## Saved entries
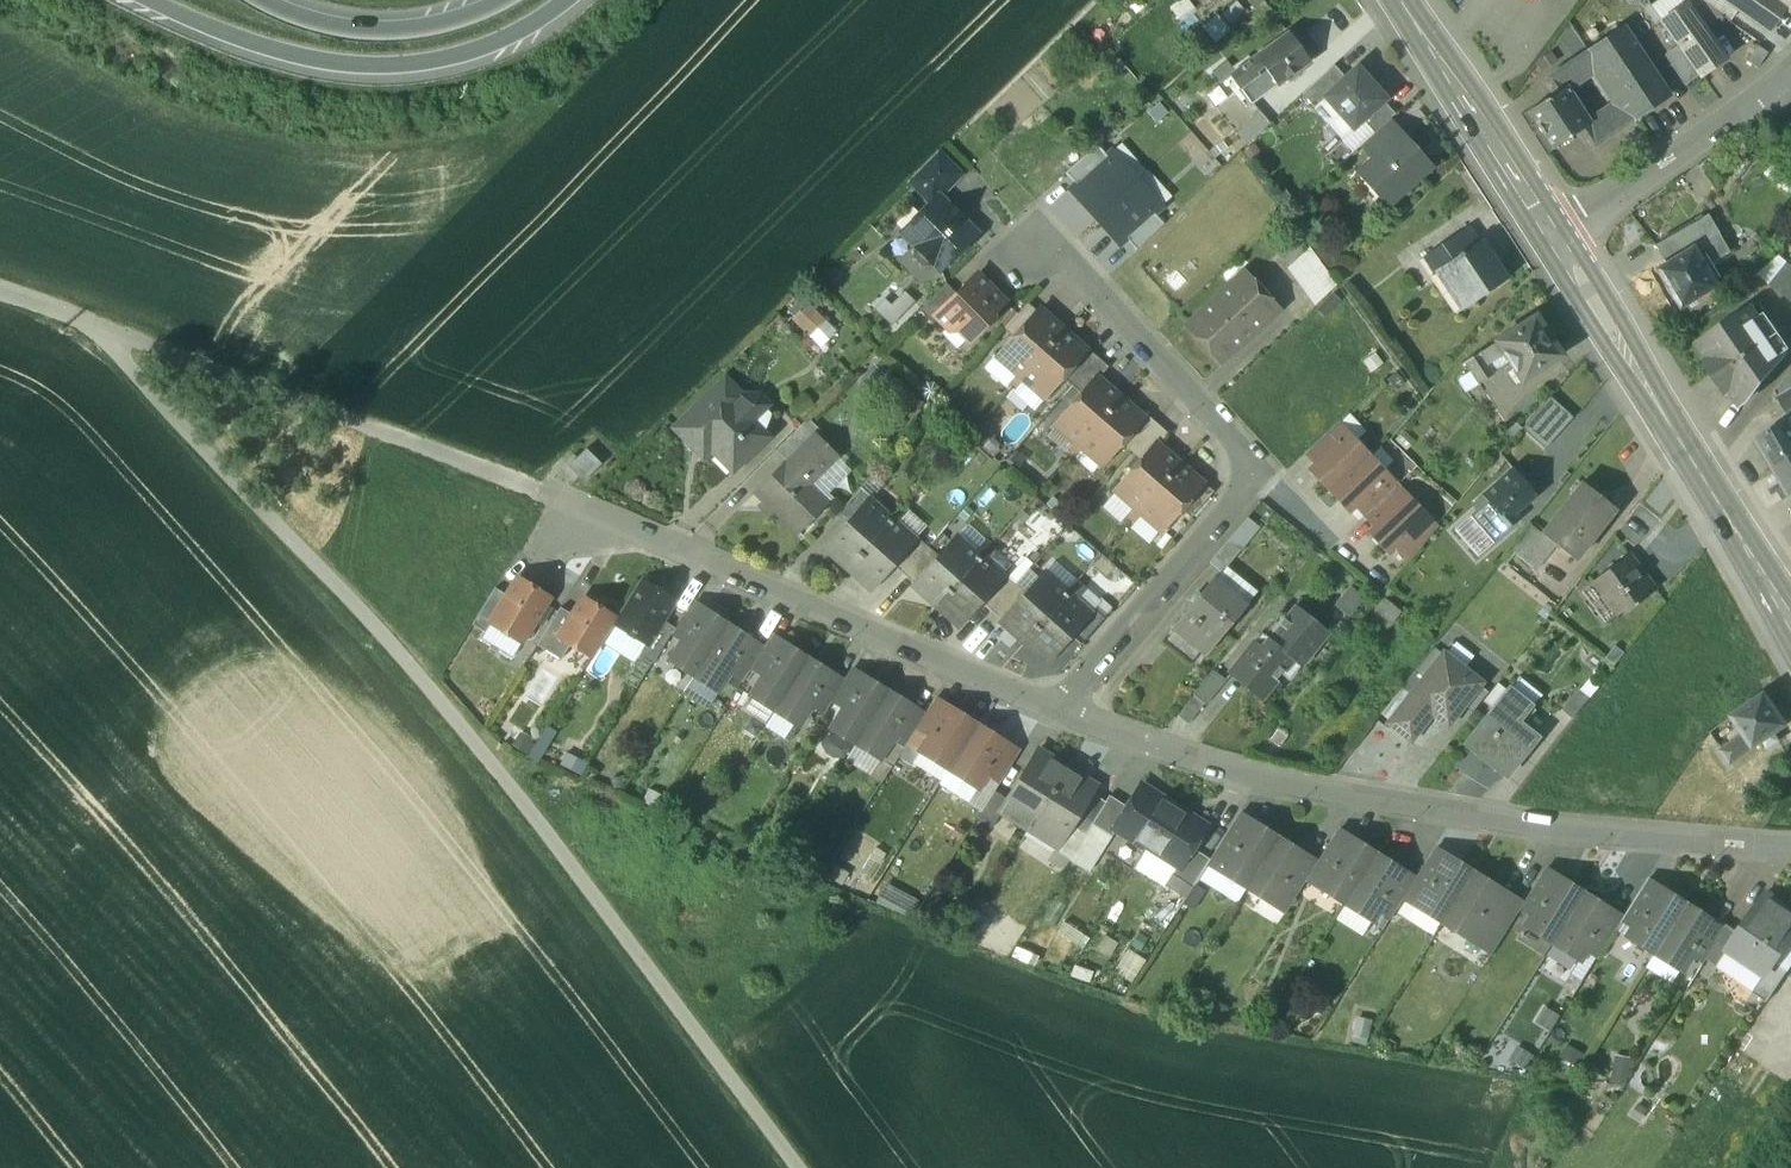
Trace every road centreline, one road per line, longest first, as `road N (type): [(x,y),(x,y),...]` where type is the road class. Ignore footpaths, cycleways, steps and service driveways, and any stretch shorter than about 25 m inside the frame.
road 1 (track): [(803,1167),(437,691),(124,359),(122,338)]
road 2 (residential): [(1790,851),(1604,836),(1315,787),(1180,751),(1062,705)]
road 3 (residential): [(1062,705),(567,505)]
road 4 (track): [(122,338),(567,505)]
road 5 (motorway): [(146,0),(276,51),(362,64),(412,63),(491,45),(569,0)]
road 6 (secondary): [(1790,617),(1560,235)]
road 7 (residential): [(1062,705),(1259,467)]
road 8 (residential): [(1054,241),(1259,467)]
road 9 (secondary): [(1560,235),(1403,0)]
road 10 (residential): [(1560,235),(1772,91)]
road 11 (motorway): [(503,0),(402,29),(319,18),(271,0)]
road 12 (residential): [(1259,467),(1389,578)]
road 13 (track): [(0,296),(122,338)]

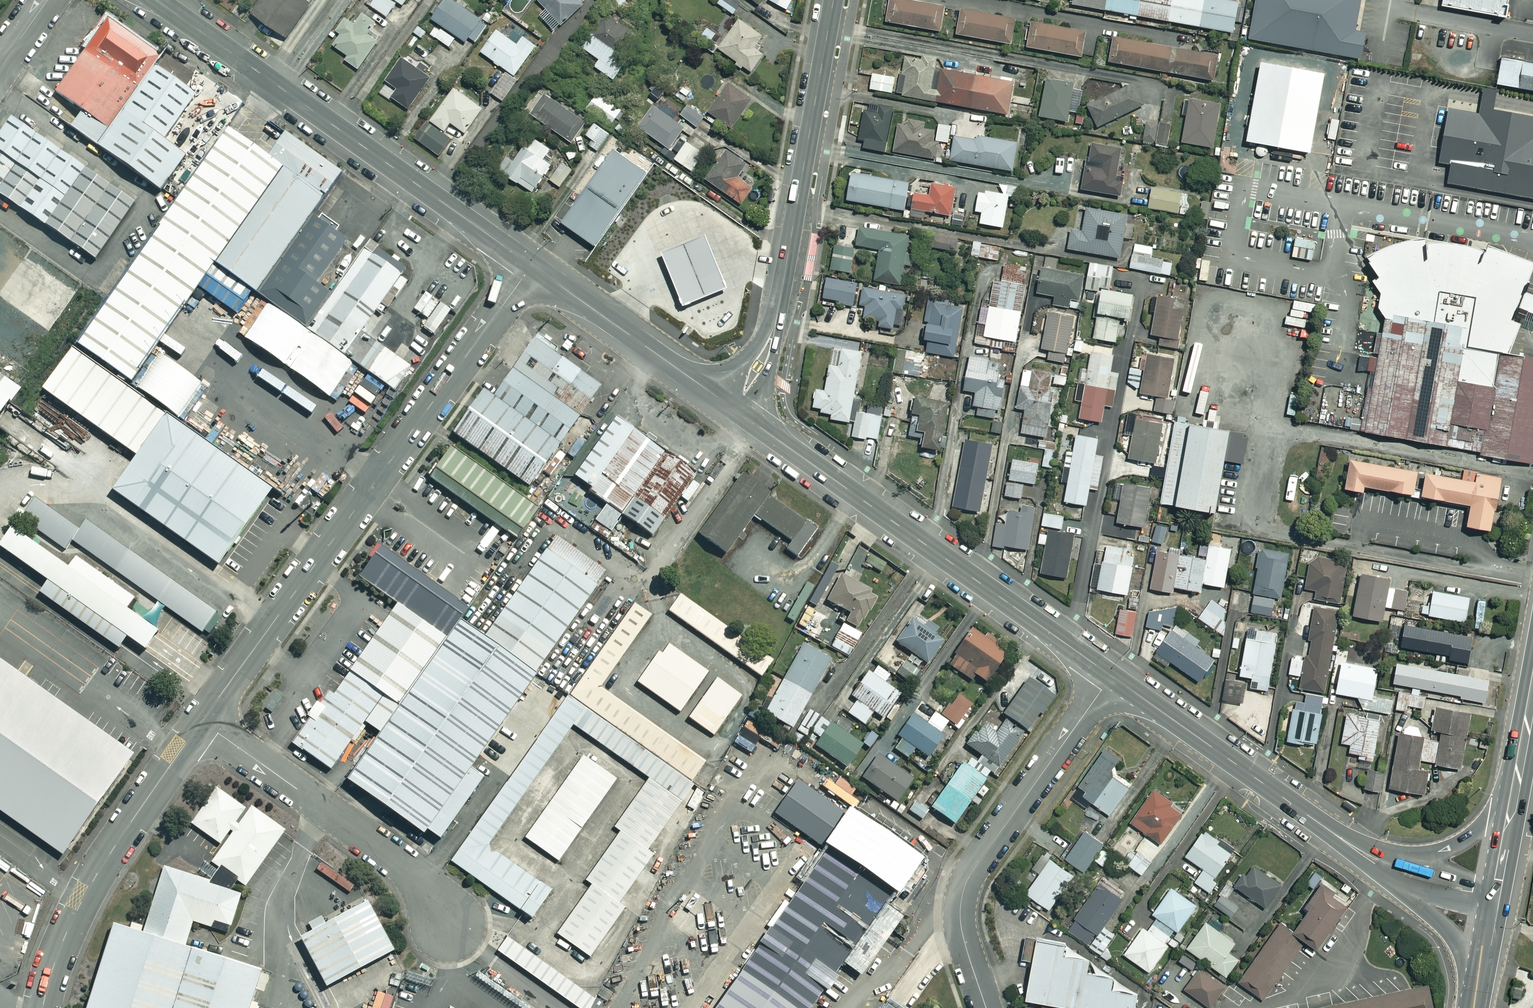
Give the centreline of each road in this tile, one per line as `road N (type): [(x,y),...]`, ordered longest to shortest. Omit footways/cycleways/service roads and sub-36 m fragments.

## ACTIVITY
Give the records above again verbatim, pictures omitted.

## TASK RESPONSE
Trace every road centreline, one road per line, longest first, as `road N (type): [(x,y),(x,y),...]` where type is the road class. Ignore footpaths, cycleways, steps and service driveways, and any stretch shorter than about 25 m inside the frame.
road 1 (track): [(803,1167),(437,691),(124,359),(122,338)]
road 2 (residential): [(1790,851),(1604,836),(1315,787),(1180,751),(1062,705)]
road 3 (residential): [(1062,705),(567,505)]
road 4 (track): [(122,338),(567,505)]
road 5 (motorway): [(146,0),(276,51),(362,64),(412,63),(491,45),(569,0)]
road 6 (secondary): [(1790,617),(1560,235)]
road 7 (residential): [(1062,705),(1259,467)]
road 8 (residential): [(1054,241),(1259,467)]
road 9 (secondary): [(1560,235),(1403,0)]
road 10 (residential): [(1560,235),(1772,91)]
road 11 (motorway): [(503,0),(402,29),(319,18),(271,0)]
road 12 (residential): [(1259,467),(1389,578)]
road 13 (track): [(0,296),(122,338)]

Give the centreline of each road in this tile, one per line as `road N (type): [(x,y),...]`, ordered longest to shortest. Omit footways/cycleways/service roads and sub-36 m fragments.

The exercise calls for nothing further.